What the exercise asks
Beneath this line are entries. Copy the range from the line with "C4: none -> 1uF (+9V, COM)" to the line with "R3: 43k (SIG2, SIG9) -> 1.5k (SIG2, SIG9)", ends included, exactly; leave pictures out.

Available records
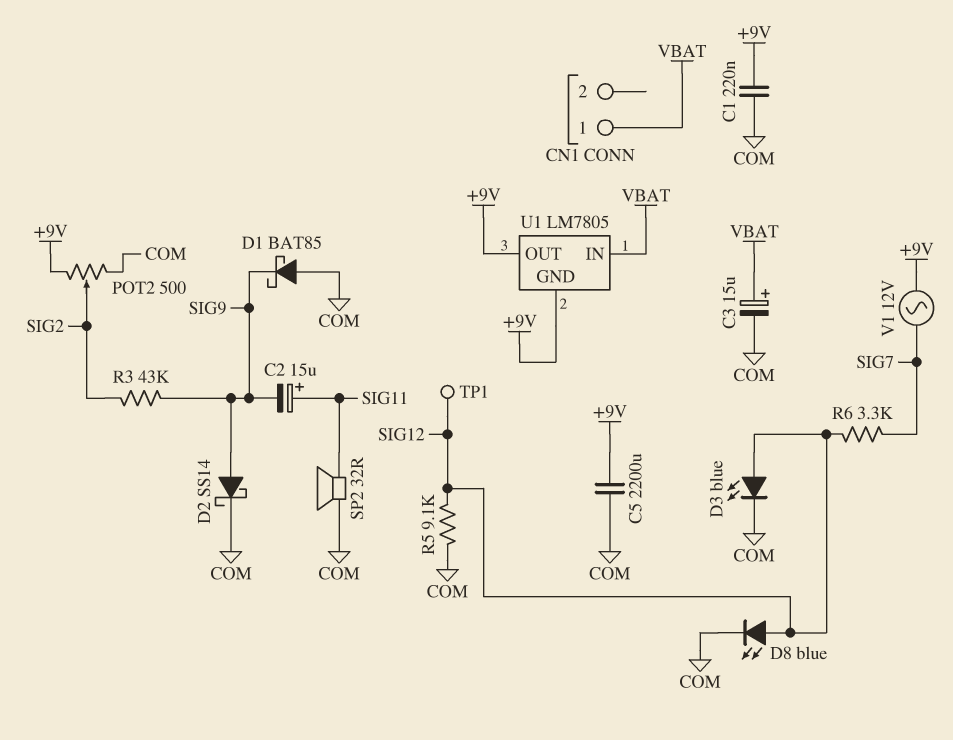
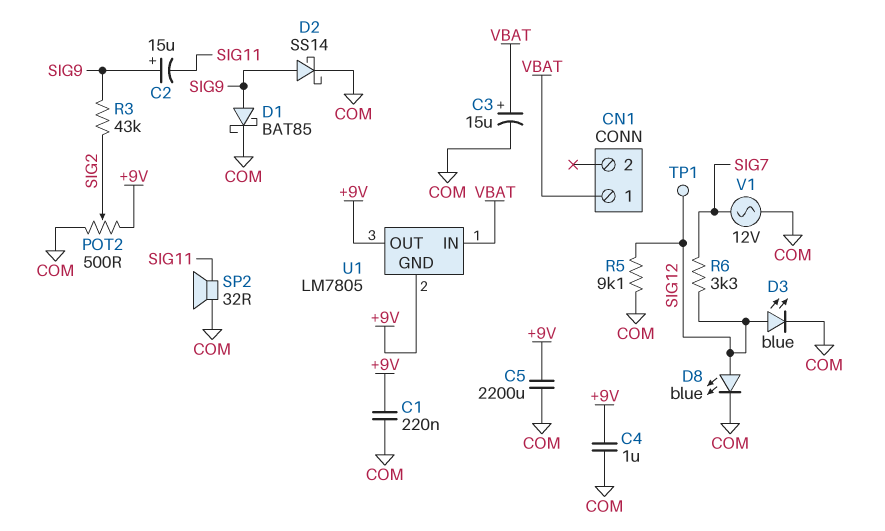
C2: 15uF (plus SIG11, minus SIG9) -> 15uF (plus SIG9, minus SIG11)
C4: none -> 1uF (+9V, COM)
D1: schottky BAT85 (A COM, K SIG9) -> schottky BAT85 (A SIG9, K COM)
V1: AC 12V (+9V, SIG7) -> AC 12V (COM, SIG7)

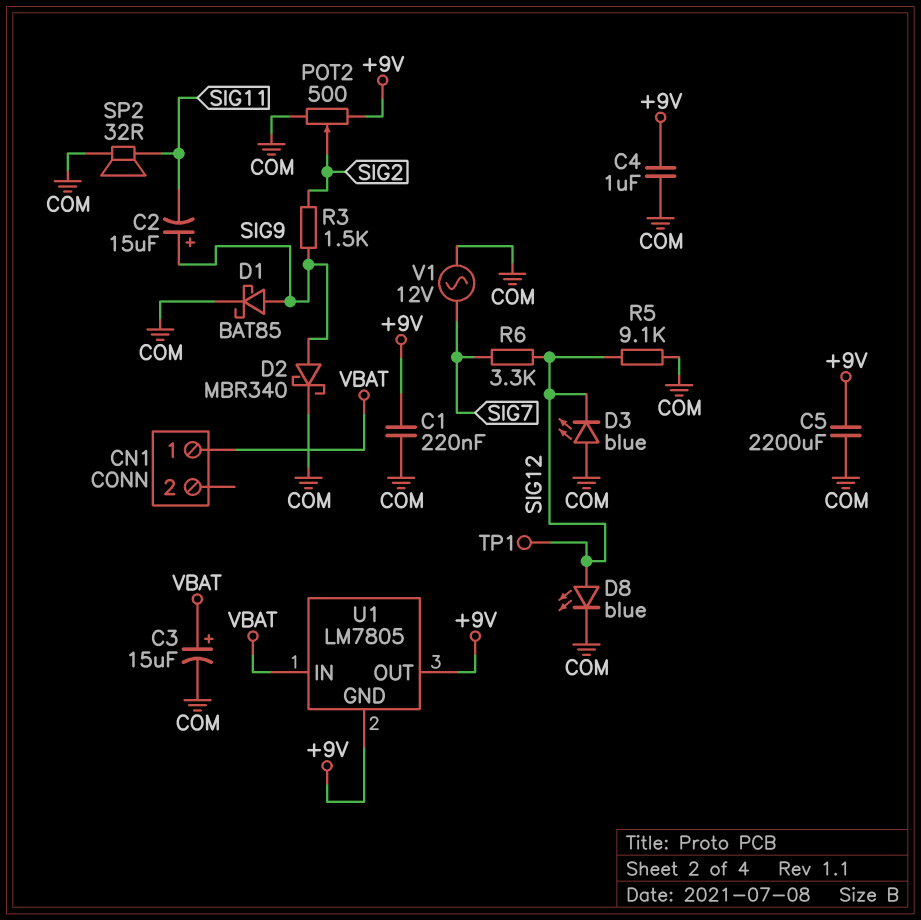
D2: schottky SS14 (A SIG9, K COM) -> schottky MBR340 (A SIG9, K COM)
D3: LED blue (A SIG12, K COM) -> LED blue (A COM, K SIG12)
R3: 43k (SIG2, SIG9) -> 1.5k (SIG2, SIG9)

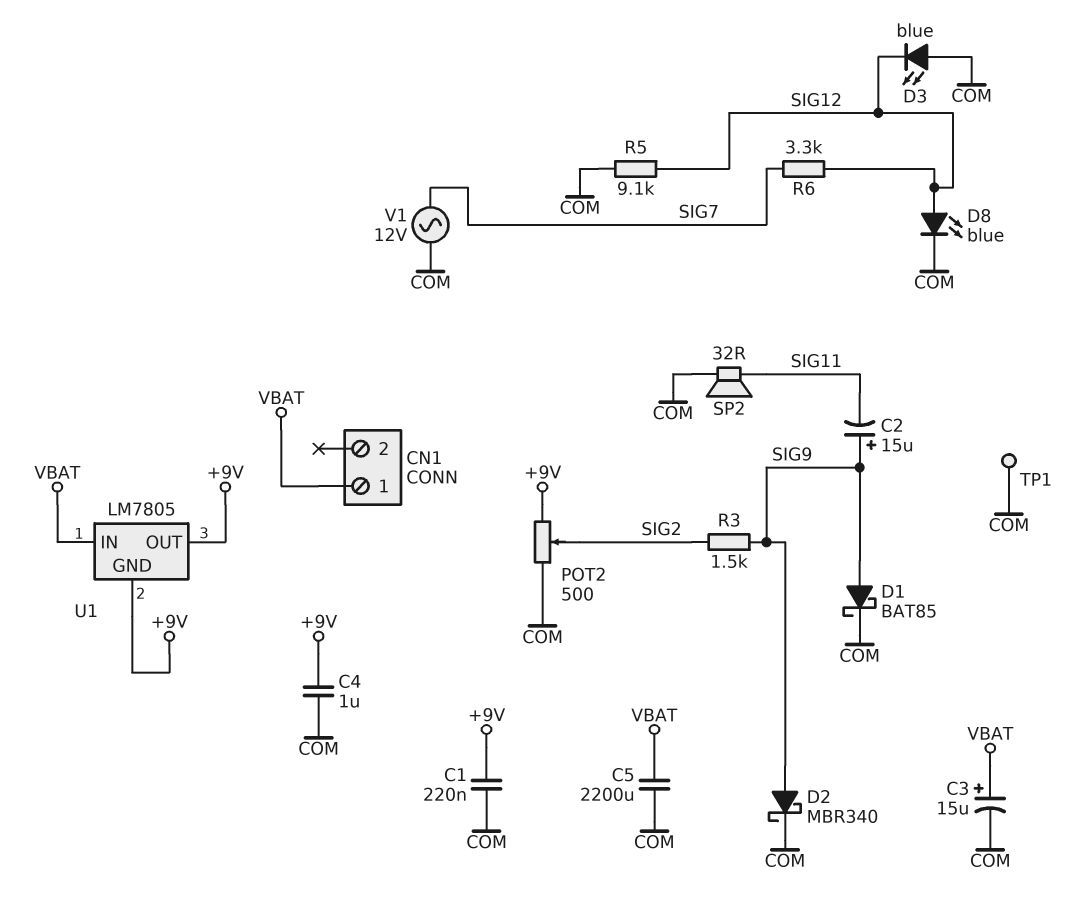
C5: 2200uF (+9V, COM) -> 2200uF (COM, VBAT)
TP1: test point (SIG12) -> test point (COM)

Exercise output
C4: none -> 1uF (+9V, COM)
D1: schottky BAT85 (A COM, K SIG9) -> schottky BAT85 (A SIG9, K COM)
V1: AC 12V (+9V, SIG7) -> AC 12V (COM, SIG7)

D2: schottky SS14 (A SIG9, K COM) -> schottky MBR340 (A SIG9, K COM)
D3: LED blue (A SIG12, K COM) -> LED blue (A COM, K SIG12)
R3: 43k (SIG2, SIG9) -> 1.5k (SIG2, SIG9)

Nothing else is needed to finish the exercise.